§ **Activity**
With the pictures left out, retype exactly the lines below starting at the line that contains "moved: grey button" and ending at the line that contains "removed: brown nut 170, 283, 214, 324".

§ **Records to process**
_ _ _ _ _

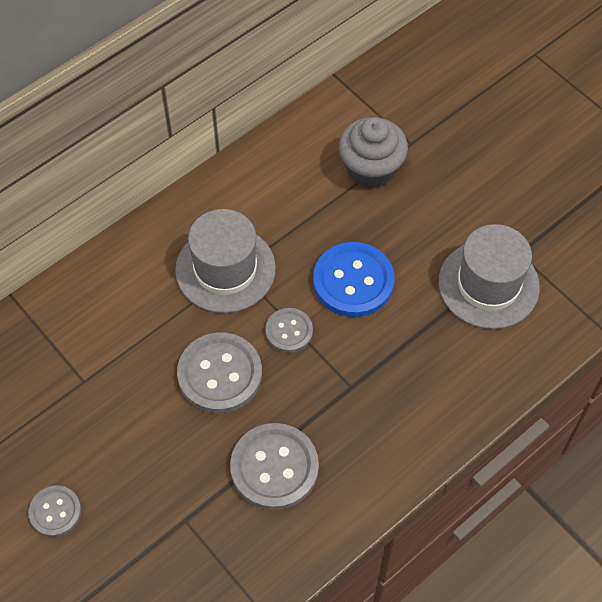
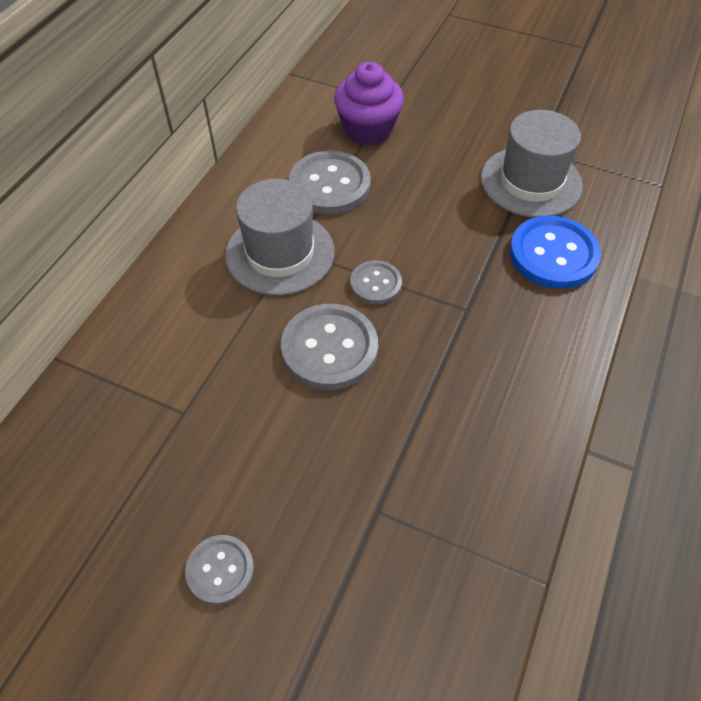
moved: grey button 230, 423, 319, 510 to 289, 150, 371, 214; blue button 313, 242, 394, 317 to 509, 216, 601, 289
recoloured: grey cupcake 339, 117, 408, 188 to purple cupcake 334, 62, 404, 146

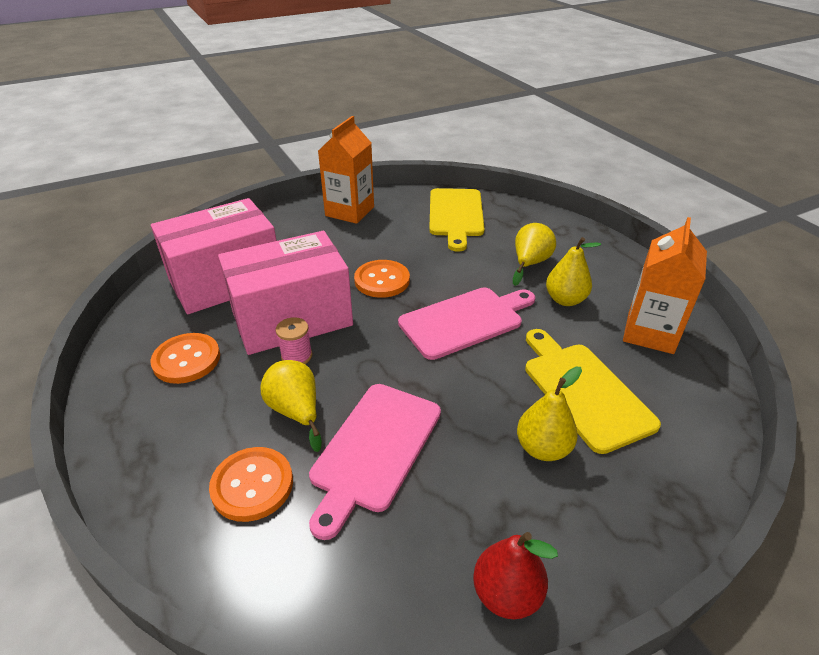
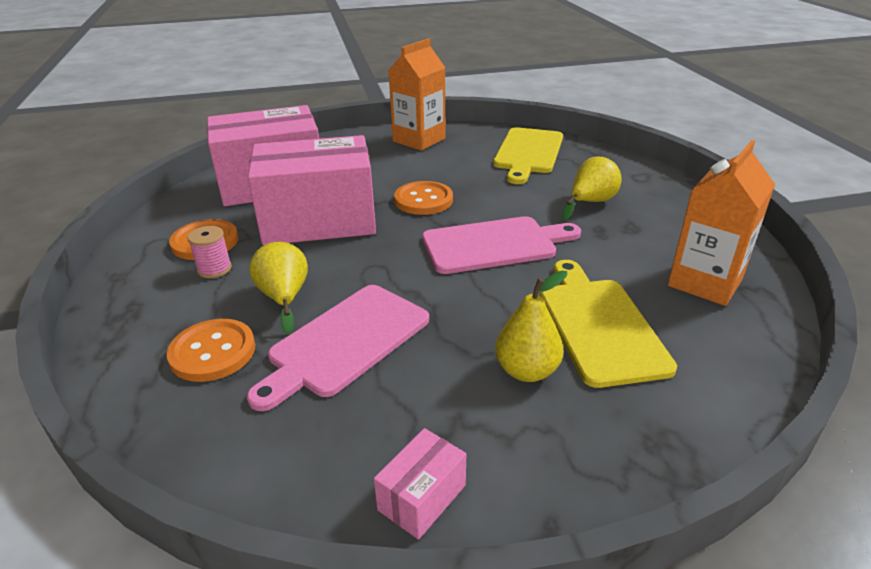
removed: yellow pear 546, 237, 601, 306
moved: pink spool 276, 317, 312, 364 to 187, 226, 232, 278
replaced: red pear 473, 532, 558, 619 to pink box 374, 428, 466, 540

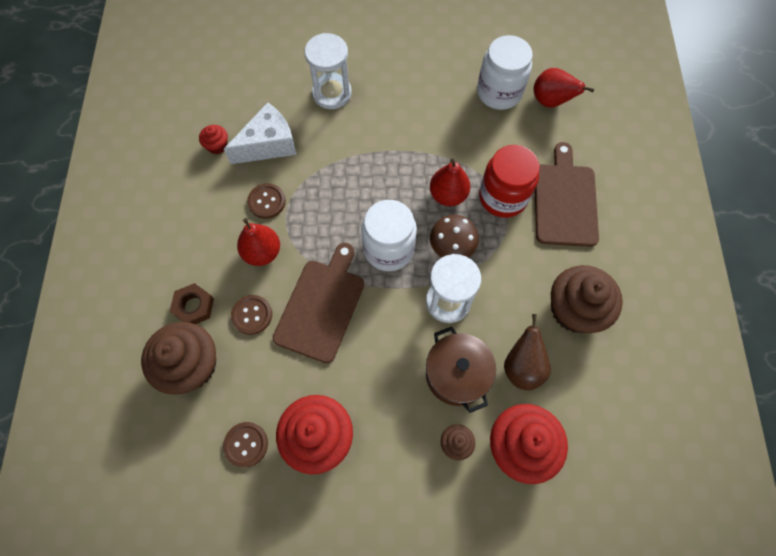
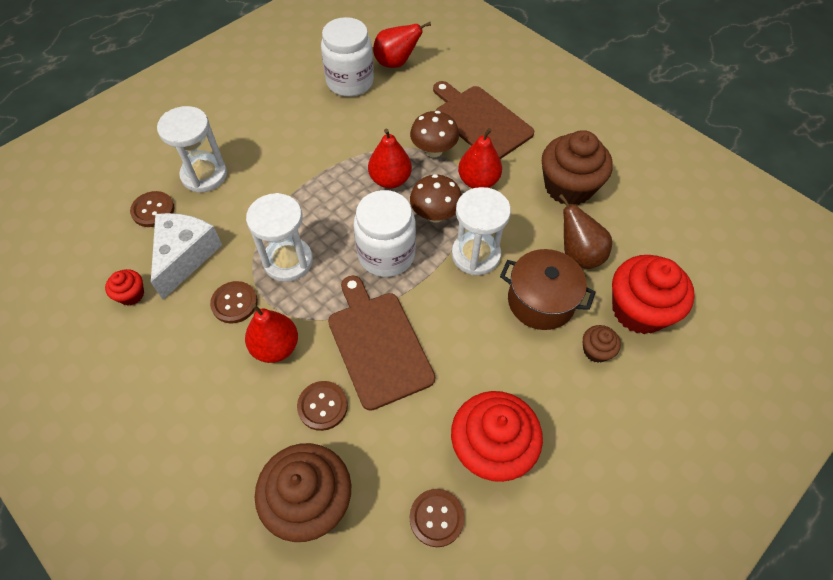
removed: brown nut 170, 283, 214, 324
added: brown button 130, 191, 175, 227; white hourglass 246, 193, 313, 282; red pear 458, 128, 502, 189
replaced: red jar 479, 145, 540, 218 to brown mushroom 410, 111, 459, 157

_ _ _ _ _

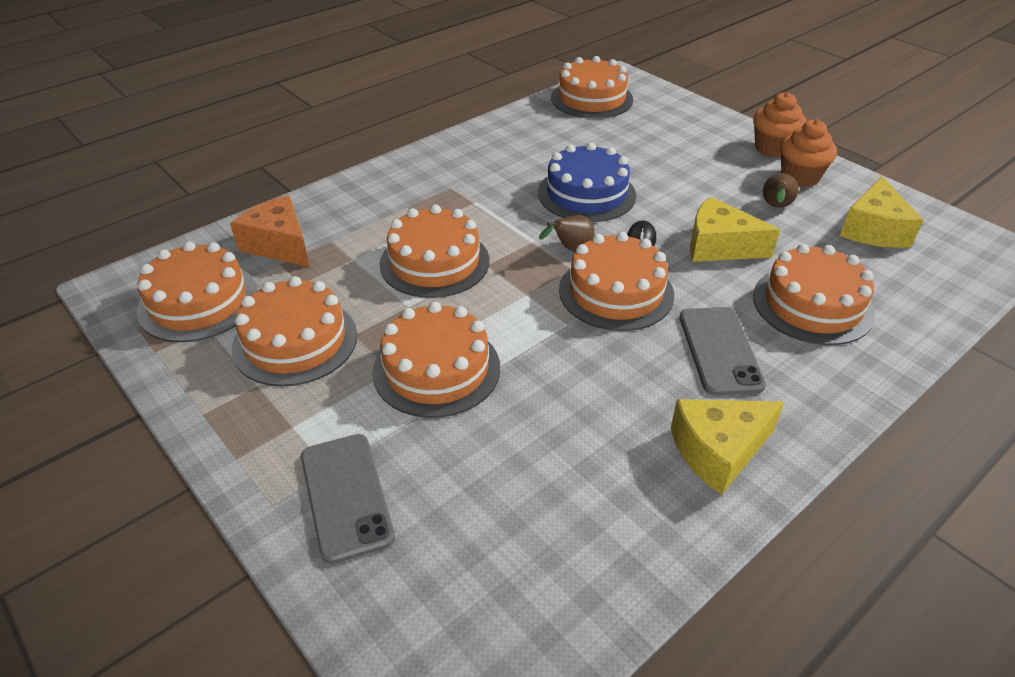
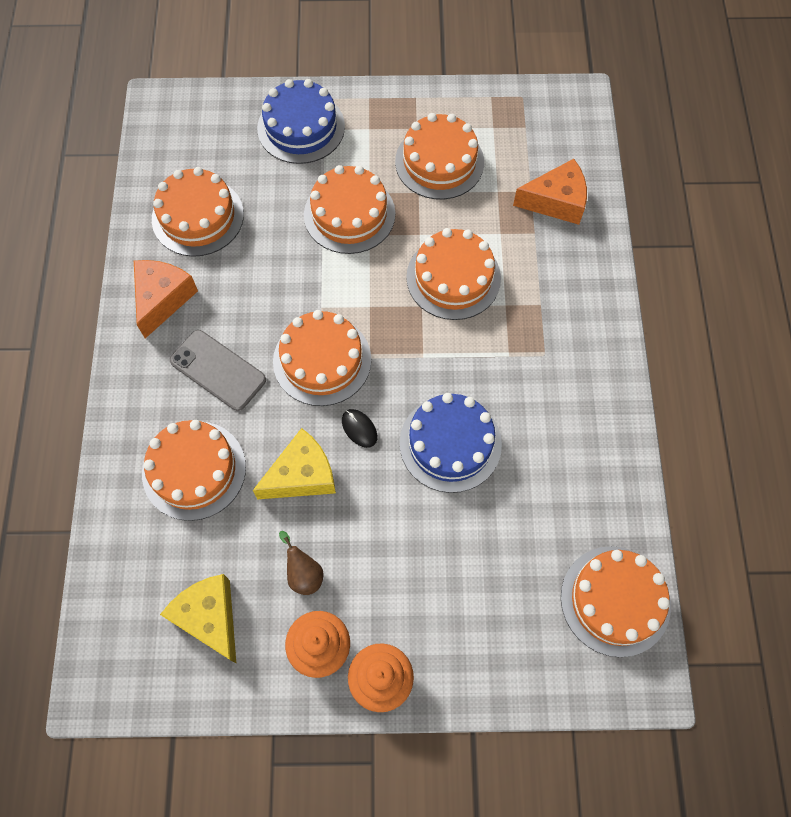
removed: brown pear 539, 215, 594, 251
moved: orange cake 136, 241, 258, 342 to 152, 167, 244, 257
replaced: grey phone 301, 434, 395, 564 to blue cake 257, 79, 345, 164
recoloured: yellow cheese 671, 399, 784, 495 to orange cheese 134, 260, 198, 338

_ _ _ _ _

§ **Exercise answer**
moved: grey button 230, 423, 319, 510 to 289, 150, 371, 214; blue button 313, 242, 394, 317 to 509, 216, 601, 289
recoloured: grey cupcake 339, 117, 408, 188 to purple cupcake 334, 62, 404, 146

removed: yellow pear 546, 237, 601, 306
moved: pink spool 276, 317, 312, 364 to 187, 226, 232, 278
replaced: red pear 473, 532, 558, 619 to pink box 374, 428, 466, 540

removed: brown nut 170, 283, 214, 324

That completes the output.